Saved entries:
####################
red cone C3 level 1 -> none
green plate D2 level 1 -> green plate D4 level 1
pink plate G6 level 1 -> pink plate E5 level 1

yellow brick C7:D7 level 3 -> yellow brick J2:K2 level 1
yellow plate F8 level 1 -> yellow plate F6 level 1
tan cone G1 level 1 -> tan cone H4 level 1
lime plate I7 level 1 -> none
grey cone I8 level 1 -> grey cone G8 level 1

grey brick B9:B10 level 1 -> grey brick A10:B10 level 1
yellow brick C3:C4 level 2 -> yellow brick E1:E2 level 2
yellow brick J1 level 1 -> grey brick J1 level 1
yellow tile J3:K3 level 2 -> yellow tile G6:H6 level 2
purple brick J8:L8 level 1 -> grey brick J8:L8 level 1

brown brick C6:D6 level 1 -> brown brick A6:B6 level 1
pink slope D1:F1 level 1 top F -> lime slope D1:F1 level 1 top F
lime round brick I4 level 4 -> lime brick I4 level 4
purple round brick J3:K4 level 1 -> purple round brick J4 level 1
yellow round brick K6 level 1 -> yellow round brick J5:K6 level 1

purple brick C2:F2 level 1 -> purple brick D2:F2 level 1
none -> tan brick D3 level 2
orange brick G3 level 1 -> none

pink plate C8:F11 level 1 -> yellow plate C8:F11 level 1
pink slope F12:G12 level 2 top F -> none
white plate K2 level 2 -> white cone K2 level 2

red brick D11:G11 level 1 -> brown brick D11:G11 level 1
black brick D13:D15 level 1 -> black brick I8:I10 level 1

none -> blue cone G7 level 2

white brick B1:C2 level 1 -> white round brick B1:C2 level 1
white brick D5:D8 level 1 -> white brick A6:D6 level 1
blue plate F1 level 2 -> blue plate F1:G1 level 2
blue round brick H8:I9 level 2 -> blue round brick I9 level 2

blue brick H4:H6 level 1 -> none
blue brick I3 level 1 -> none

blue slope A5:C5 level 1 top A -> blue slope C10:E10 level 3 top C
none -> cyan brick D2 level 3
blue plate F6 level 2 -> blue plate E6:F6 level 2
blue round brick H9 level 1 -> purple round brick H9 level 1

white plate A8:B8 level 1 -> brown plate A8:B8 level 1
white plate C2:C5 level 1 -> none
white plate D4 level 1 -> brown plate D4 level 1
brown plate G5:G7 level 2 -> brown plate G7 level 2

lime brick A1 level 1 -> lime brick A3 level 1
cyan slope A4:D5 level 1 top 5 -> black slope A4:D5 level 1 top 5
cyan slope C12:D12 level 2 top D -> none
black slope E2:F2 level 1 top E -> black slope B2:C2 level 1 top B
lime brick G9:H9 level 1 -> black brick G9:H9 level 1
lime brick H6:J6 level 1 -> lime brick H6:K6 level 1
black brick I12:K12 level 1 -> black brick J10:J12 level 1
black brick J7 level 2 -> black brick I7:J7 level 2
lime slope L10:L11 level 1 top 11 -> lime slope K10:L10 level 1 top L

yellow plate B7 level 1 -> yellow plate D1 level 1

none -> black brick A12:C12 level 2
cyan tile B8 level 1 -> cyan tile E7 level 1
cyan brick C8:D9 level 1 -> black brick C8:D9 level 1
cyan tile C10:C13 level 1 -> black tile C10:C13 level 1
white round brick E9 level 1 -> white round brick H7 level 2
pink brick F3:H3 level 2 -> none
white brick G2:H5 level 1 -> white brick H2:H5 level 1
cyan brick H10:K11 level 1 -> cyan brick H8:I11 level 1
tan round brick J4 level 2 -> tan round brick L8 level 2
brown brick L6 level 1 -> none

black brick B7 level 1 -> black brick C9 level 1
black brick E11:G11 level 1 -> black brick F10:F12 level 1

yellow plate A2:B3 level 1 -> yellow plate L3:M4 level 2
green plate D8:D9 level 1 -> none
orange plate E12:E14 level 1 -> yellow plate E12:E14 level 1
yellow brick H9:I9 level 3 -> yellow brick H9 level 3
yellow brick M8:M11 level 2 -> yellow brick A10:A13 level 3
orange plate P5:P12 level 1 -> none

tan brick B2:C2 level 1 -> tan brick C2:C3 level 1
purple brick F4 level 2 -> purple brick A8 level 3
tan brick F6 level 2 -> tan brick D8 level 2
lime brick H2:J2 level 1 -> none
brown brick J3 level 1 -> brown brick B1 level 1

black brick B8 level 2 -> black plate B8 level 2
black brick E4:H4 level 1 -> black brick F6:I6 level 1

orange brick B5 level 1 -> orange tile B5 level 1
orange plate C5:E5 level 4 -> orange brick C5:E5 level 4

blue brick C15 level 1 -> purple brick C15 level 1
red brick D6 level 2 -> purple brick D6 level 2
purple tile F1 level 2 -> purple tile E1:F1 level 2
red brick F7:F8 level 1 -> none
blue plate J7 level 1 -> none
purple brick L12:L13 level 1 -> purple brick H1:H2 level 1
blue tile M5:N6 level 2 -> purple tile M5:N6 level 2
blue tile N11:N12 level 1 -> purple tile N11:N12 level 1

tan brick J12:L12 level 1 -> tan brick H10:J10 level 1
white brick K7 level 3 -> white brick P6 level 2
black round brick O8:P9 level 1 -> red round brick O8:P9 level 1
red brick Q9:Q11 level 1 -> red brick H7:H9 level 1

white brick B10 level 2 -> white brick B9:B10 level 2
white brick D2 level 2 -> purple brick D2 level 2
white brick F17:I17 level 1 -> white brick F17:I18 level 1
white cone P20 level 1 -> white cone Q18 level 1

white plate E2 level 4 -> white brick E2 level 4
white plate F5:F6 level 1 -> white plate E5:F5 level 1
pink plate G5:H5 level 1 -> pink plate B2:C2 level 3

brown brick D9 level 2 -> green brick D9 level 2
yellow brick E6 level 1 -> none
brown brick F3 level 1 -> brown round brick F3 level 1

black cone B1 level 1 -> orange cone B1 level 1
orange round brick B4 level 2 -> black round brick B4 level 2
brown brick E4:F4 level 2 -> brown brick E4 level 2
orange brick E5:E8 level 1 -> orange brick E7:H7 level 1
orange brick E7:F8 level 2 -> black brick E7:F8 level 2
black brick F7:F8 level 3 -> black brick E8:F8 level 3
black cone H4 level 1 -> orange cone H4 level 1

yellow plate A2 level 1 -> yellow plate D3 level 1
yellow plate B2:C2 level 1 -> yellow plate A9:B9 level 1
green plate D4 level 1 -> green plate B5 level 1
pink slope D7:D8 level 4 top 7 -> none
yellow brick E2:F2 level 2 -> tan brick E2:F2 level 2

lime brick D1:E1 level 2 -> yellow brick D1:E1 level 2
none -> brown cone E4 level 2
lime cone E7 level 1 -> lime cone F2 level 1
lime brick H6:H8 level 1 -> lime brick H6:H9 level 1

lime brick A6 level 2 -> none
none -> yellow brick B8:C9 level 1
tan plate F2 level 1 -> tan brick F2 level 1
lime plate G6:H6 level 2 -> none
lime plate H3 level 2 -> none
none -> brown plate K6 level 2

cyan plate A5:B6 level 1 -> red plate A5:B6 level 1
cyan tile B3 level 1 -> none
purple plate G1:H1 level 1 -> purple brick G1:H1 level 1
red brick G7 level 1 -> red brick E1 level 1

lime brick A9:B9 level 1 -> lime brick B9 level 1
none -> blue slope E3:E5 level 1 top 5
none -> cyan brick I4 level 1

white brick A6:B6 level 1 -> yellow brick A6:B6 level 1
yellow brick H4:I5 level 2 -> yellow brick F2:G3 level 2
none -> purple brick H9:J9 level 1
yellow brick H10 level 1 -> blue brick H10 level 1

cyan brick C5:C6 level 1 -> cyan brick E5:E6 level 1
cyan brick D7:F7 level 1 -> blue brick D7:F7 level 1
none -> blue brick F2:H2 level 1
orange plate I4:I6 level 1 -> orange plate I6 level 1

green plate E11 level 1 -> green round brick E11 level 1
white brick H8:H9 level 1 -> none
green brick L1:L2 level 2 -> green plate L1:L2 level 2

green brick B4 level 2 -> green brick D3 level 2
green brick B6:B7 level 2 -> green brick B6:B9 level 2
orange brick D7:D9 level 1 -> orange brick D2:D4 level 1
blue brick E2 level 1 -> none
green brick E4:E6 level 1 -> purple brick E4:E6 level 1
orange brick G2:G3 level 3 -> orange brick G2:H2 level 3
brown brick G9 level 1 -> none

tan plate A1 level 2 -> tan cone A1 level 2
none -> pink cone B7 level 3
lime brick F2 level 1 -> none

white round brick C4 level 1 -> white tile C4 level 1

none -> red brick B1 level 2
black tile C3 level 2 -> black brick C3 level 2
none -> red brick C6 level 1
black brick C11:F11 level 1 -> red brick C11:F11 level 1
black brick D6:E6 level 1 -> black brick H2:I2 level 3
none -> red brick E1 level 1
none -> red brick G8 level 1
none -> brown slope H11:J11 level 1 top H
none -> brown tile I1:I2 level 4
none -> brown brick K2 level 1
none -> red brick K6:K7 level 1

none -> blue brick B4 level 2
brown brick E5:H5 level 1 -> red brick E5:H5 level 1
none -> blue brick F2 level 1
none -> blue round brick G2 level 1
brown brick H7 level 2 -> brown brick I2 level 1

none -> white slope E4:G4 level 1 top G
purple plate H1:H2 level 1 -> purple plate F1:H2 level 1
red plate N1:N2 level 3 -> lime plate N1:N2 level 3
####################
## Your task
Reproduce word for word the lines of the records above, beginning at the first and ending with the line where "pink slope D1:F1" appears, and nothing past it.

## Expected answer
red cone C3 level 1 -> none
green plate D2 level 1 -> green plate D4 level 1
pink plate G6 level 1 -> pink plate E5 level 1

yellow brick C7:D7 level 3 -> yellow brick J2:K2 level 1
yellow plate F8 level 1 -> yellow plate F6 level 1
tan cone G1 level 1 -> tan cone H4 level 1
lime plate I7 level 1 -> none
grey cone I8 level 1 -> grey cone G8 level 1

grey brick B9:B10 level 1 -> grey brick A10:B10 level 1
yellow brick C3:C4 level 2 -> yellow brick E1:E2 level 2
yellow brick J1 level 1 -> grey brick J1 level 1
yellow tile J3:K3 level 2 -> yellow tile G6:H6 level 2
purple brick J8:L8 level 1 -> grey brick J8:L8 level 1

brown brick C6:D6 level 1 -> brown brick A6:B6 level 1
pink slope D1:F1 level 1 top F -> lime slope D1:F1 level 1 top F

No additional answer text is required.